* **DATA BLOCK**
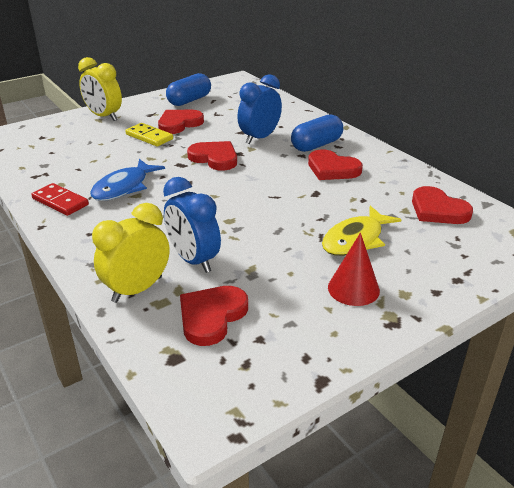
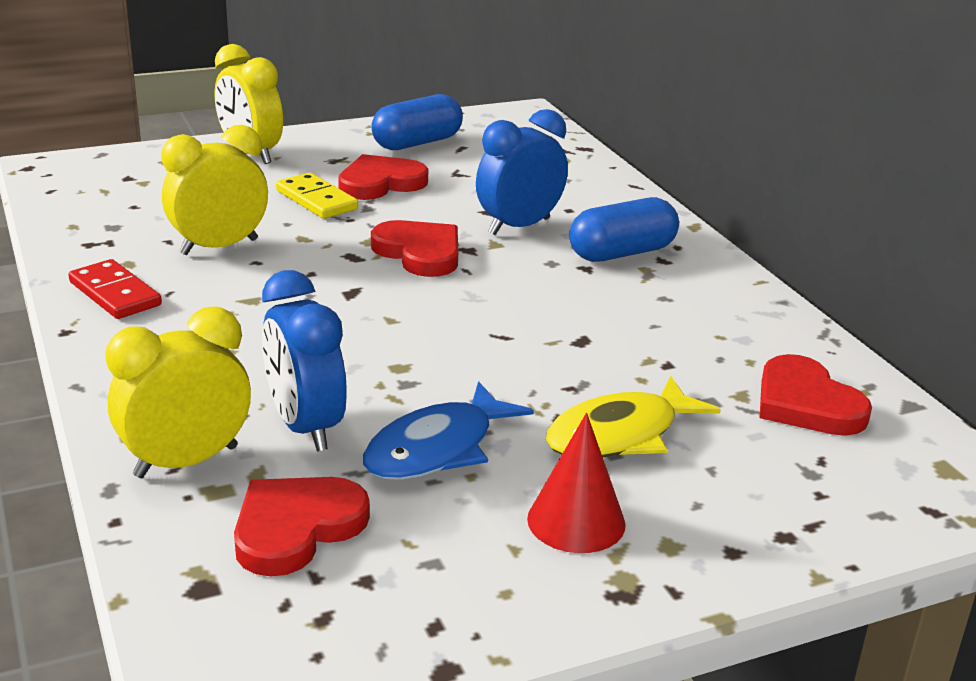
camera: 10 degrees right, 5 degrees down
(107, 169) = (219, 247): none -> yellow clock
(124, 187) = (234, 283): blue fish -> blue fish (437, 449)
(332, 169) = (633, 300): red heart -> none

* **WORK INSTRUCTIONS**
A single number is expected: how many lines of the data hold the string "none".

* **WRITTEN RESPONSE**
2